◆ **What needs to be done**:
Would you repeat the entries beneath, with nothing changed?

◆ **Extracted data**:
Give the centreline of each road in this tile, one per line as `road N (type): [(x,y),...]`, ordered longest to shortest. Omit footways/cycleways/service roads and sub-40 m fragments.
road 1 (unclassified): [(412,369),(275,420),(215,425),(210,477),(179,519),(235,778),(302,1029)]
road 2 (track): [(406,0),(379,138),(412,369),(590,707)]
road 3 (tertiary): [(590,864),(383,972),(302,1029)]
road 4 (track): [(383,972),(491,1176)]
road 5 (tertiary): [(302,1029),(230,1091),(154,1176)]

◆ **The completed task**:
Give the centreline of each road in this tile, one per line as `road N (type): [(x,y),...]`, ordered longest to shortest. Omit footways/cycleways/service roads and sub-40 m fragments.
road 1 (unclassified): [(412,369),(275,420),(215,425),(210,477),(179,519),(235,778),(302,1029)]
road 2 (track): [(406,0),(379,138),(412,369),(590,707)]
road 3 (tertiary): [(590,864),(383,972),(302,1029)]
road 4 (track): [(383,972),(491,1176)]
road 5 (tertiary): [(302,1029),(230,1091),(154,1176)]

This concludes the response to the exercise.